THE RECORDS
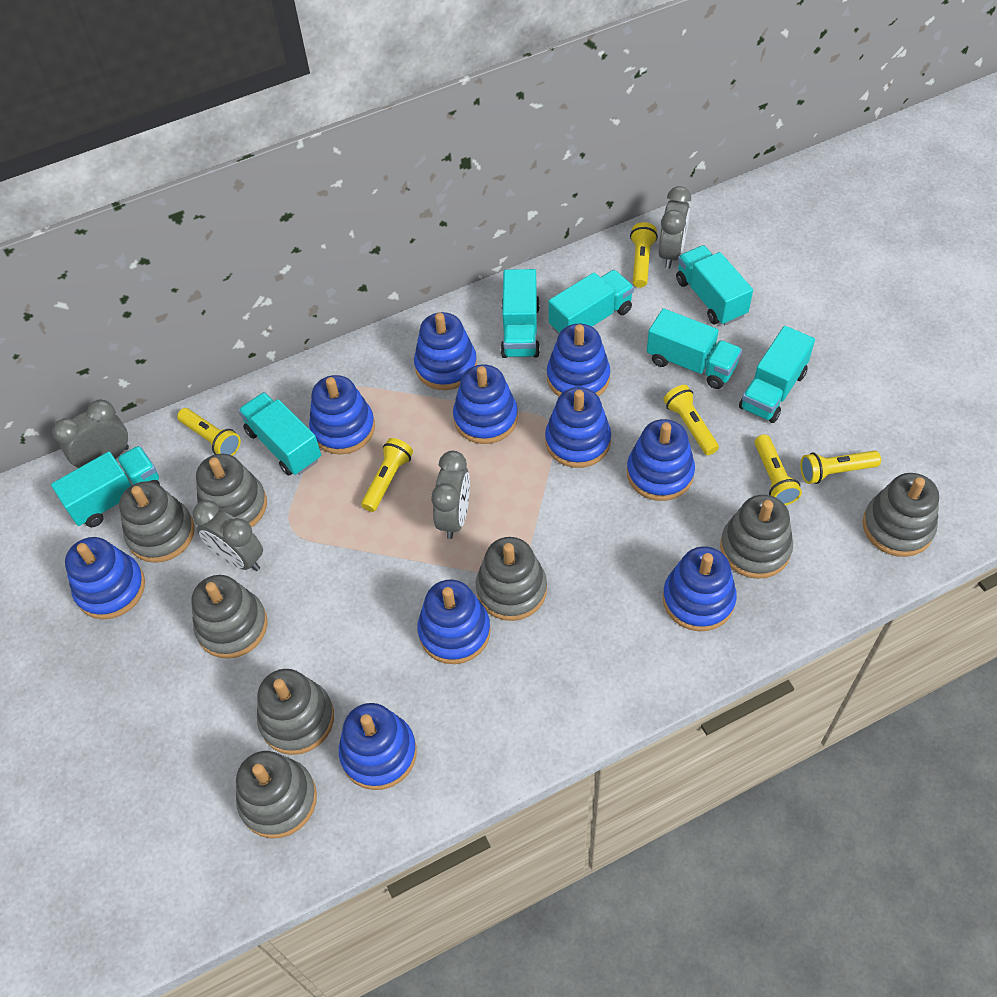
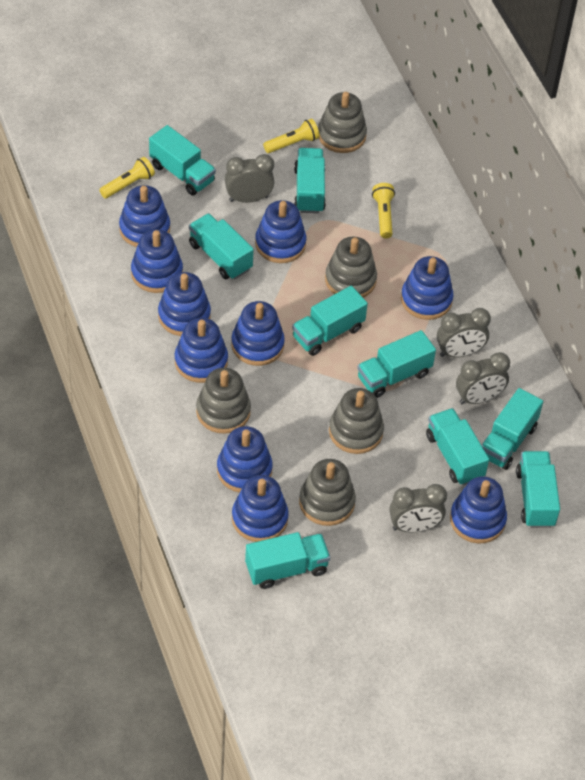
grey stacking toy: 8 -> 5
turquoise truck: 7 -> 9
yellow flashlight: 6 -> 3

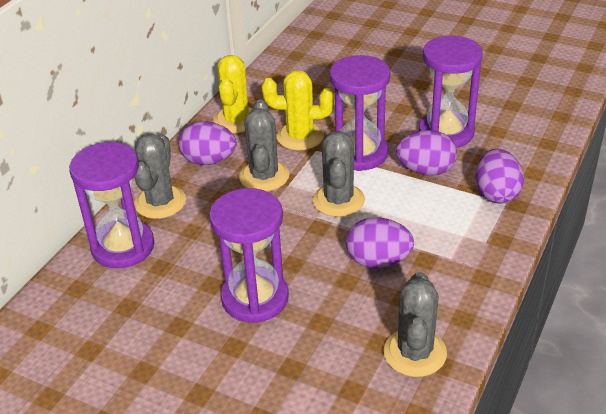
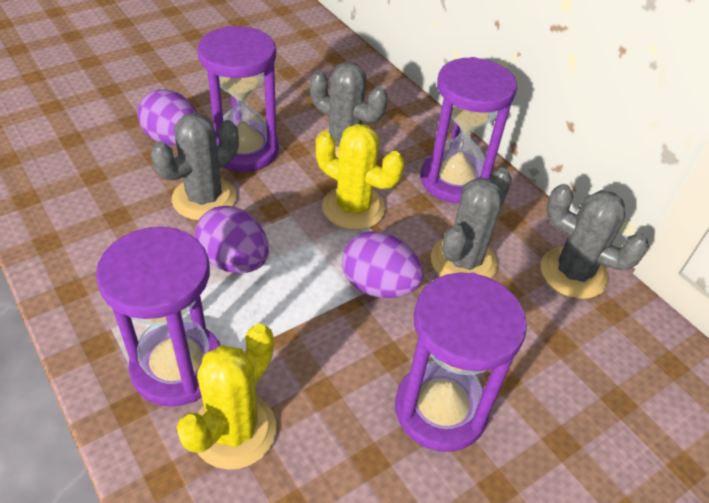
purple egg: 4 -> 3

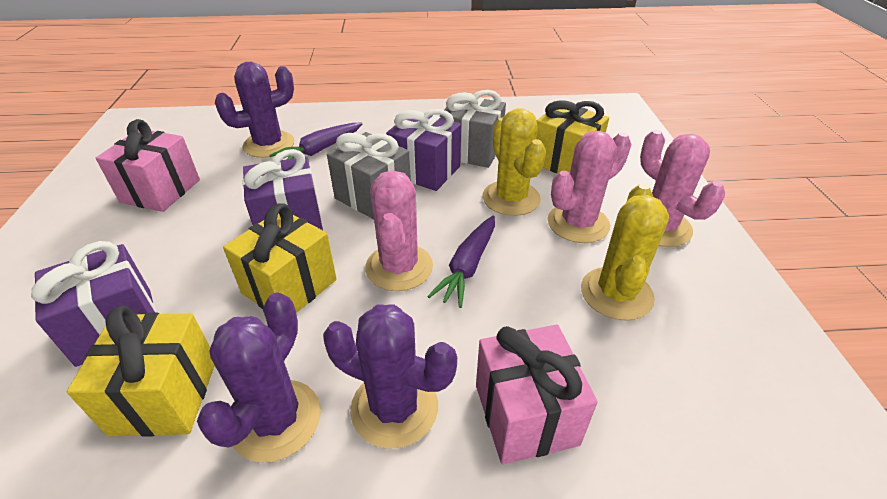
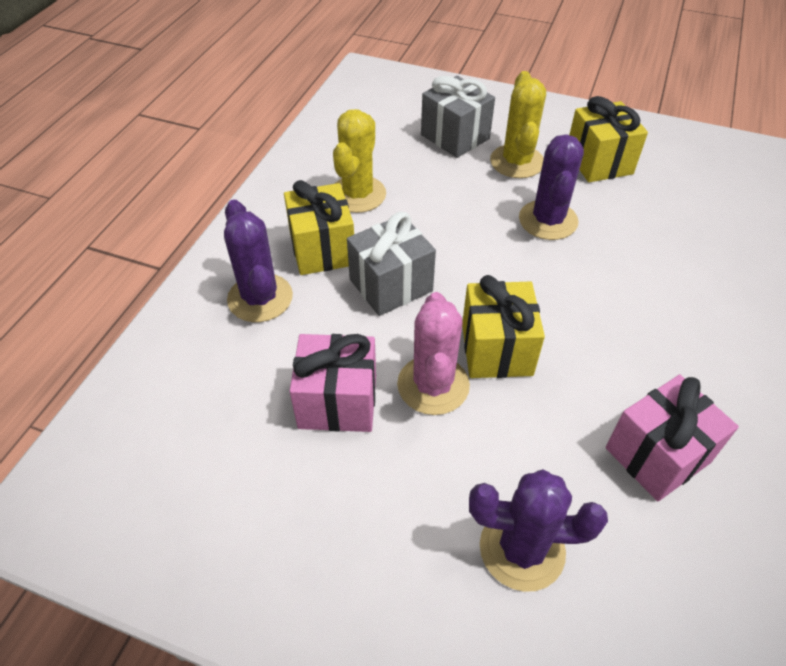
pink cactus: 3 -> 1
purple carrot: 2 -> 0
purple gift: 3 -> 0

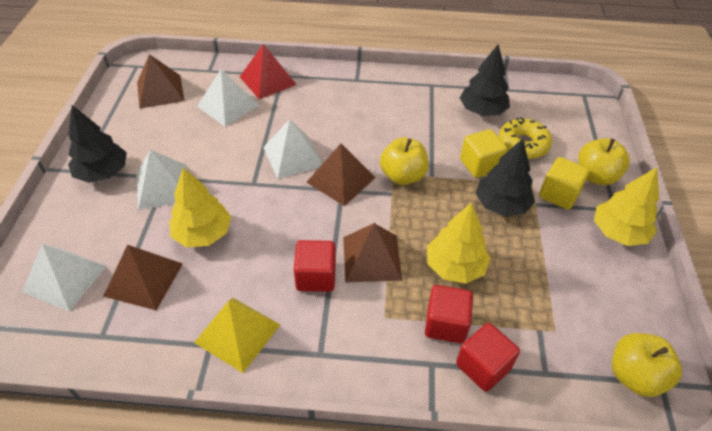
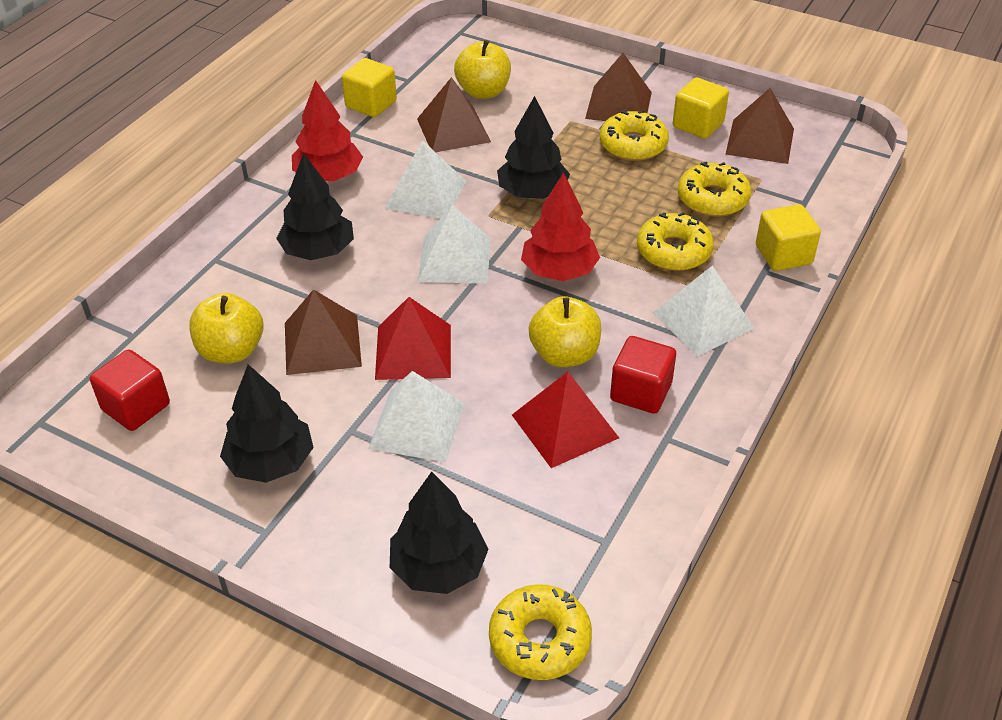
black tree: 3 -> 4
red cube: 3 -> 2
red pyramid: 1 -> 2
red tree: 0 -> 2
yellow cube: 2 -> 3
yellow donut: 1 -> 4
yellow pyramid: 1 -> 0
yellow tree: 3 -> 0

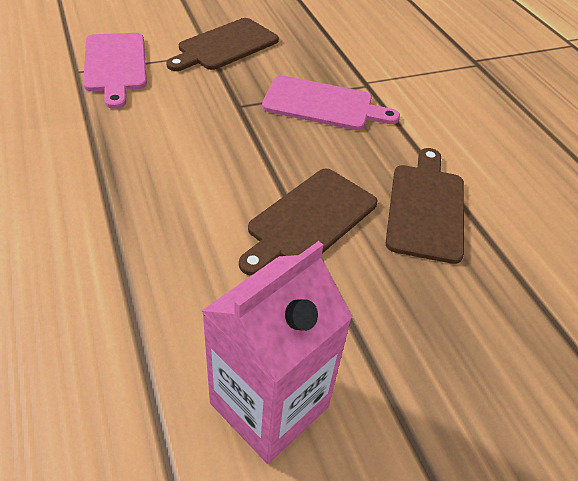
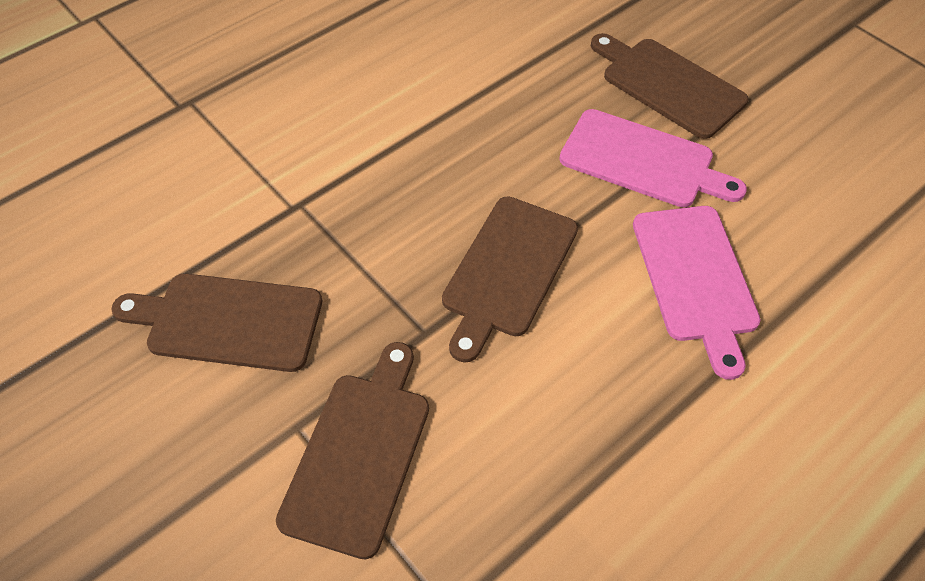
brown cutting board: 3 -> 4
pink carton: 1 -> 0

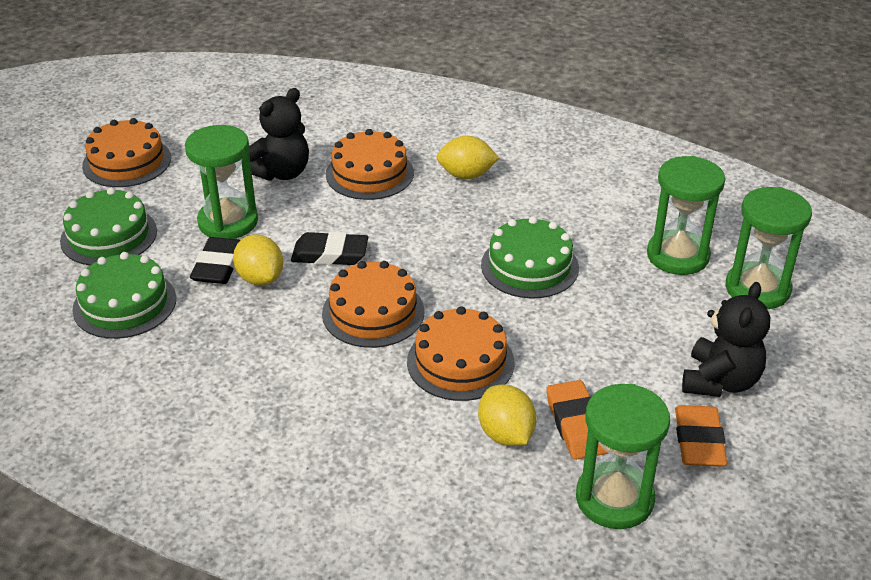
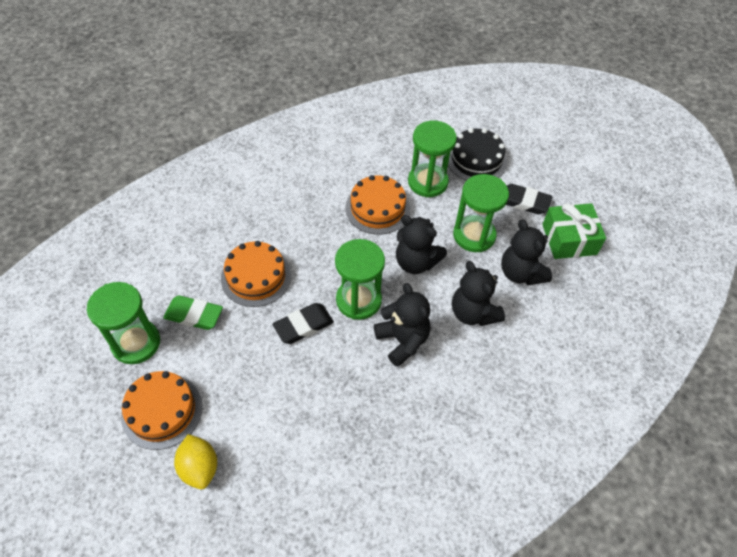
black cake: 0 -> 1
black teddy bear: 2 -> 4
green cake: 3 -> 0
green eraser: 0 -> 1
green gift: 0 -> 1
orange cake: 4 -> 3
orange eraser: 2 -> 0
yellow lemon: 3 -> 1

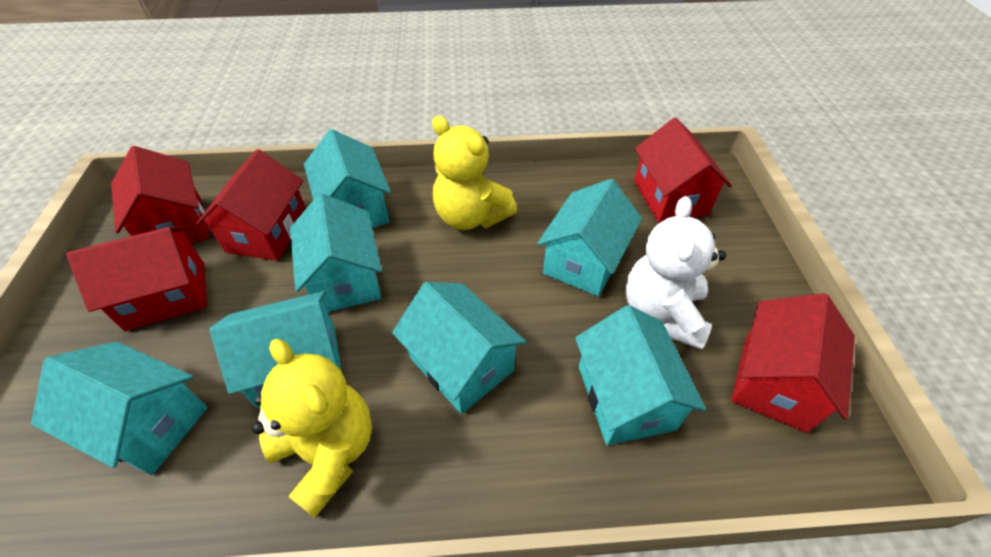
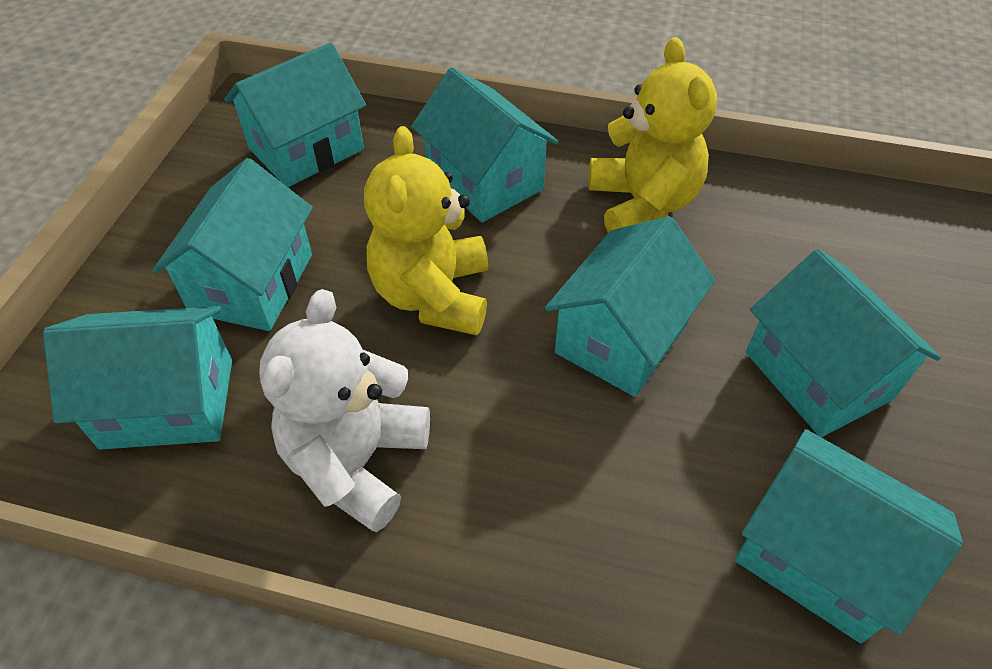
red house: 5 -> 0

WHAT TO PRODUCE
The output should be the lines from the one with "black cake: 0 -> 1" through the end of the material above, both ends included, printed exactly and nothing else. Drop the pictures.

RESULT
black cake: 0 -> 1
black teddy bear: 2 -> 4
green cake: 3 -> 0
green eraser: 0 -> 1
green gift: 0 -> 1
orange cake: 4 -> 3
orange eraser: 2 -> 0
yellow lemon: 3 -> 1

red house: 5 -> 0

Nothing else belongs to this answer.